(Data):

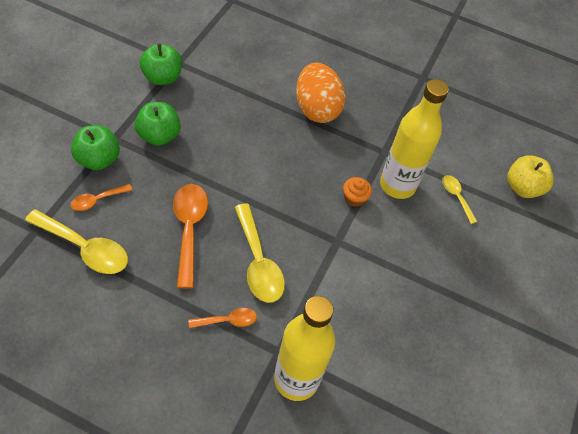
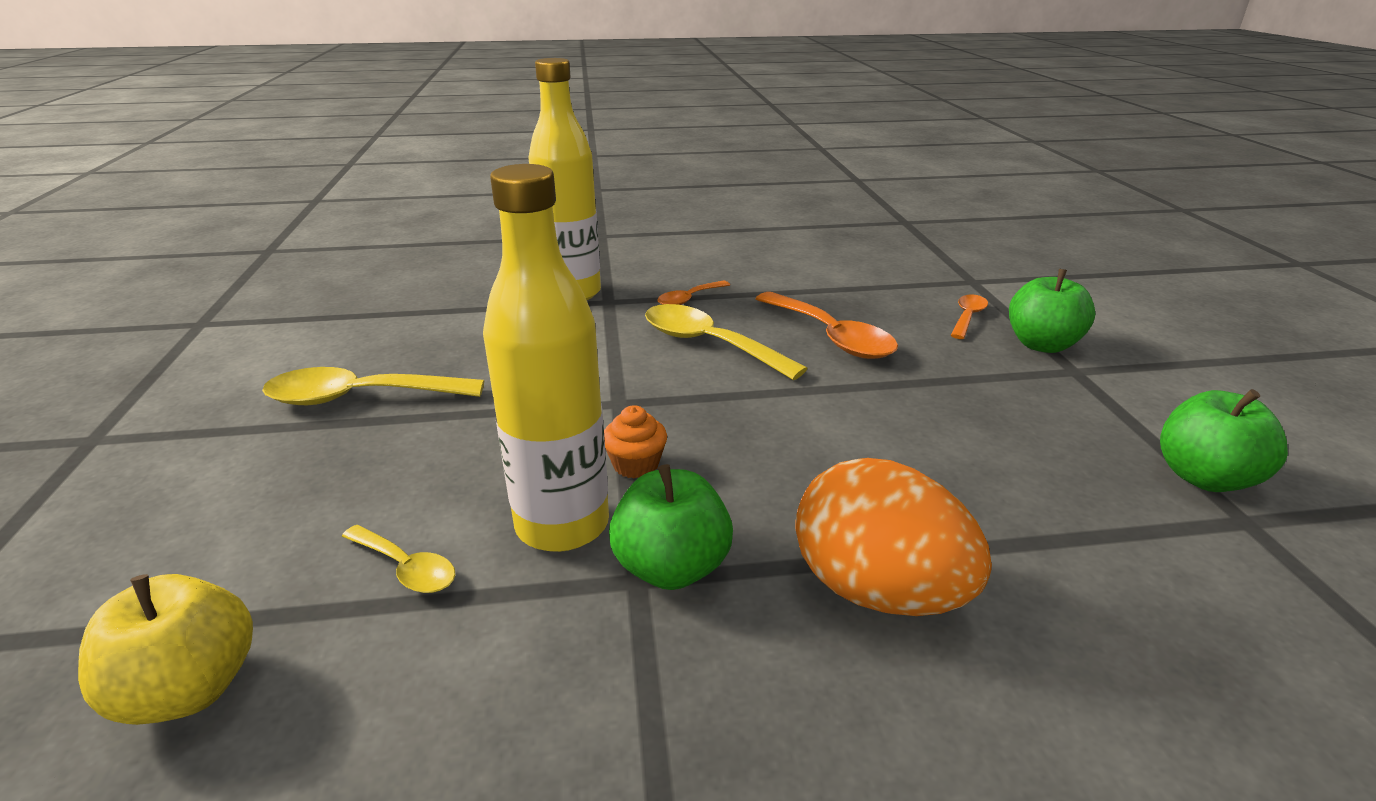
camera: 155 degrees right, 25 degrees down
yellow spoon [25,209,128,274] -> yellow spoon moved to [262,367,484,405]
green apple [135,102,181,146] -> green apple moved to [609,464,733,590]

(Assignment):
A count is needed of the lines above that hold the word "moved"; give that count and no other text.

(Output of the task):
2